Task goal: Among the lines of the material below, count those with the string "degrees". Give the number alone.
[Opening Dataset extract section]
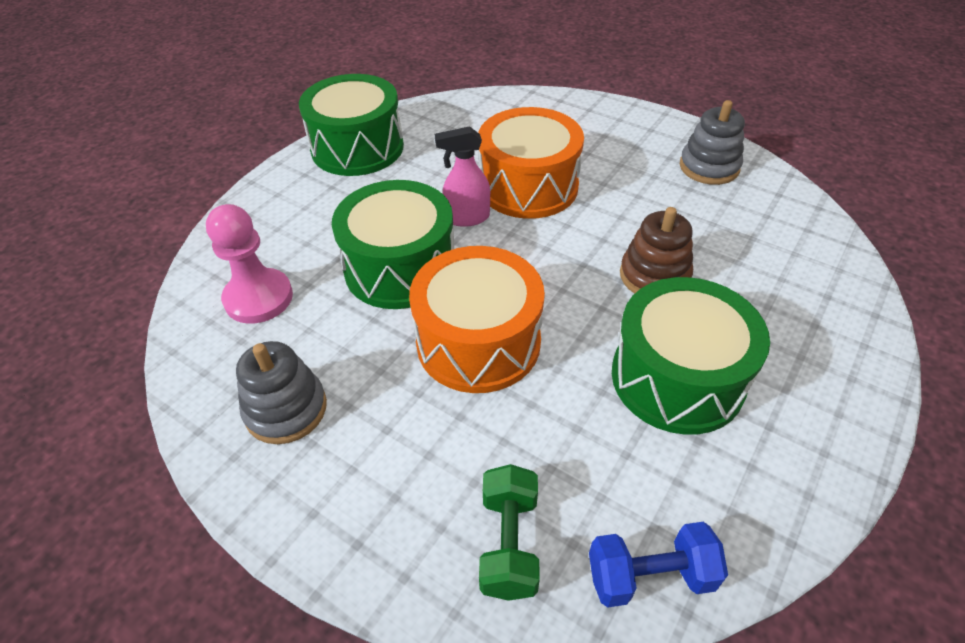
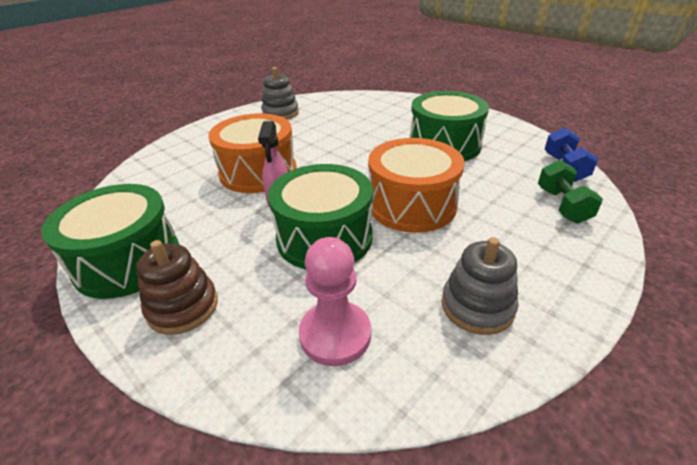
camera: 80 degrees left, 10 degrees down
green dumbbell [479,464,540,601] -> green dumbbell turned 75 degrees clockwise [538,160,603,223]
brown stacking toy [620,207,693,294] -> brown stacking toy moved to [136,240,218,335]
[Closing Dataset extract section]
Response to the task: 2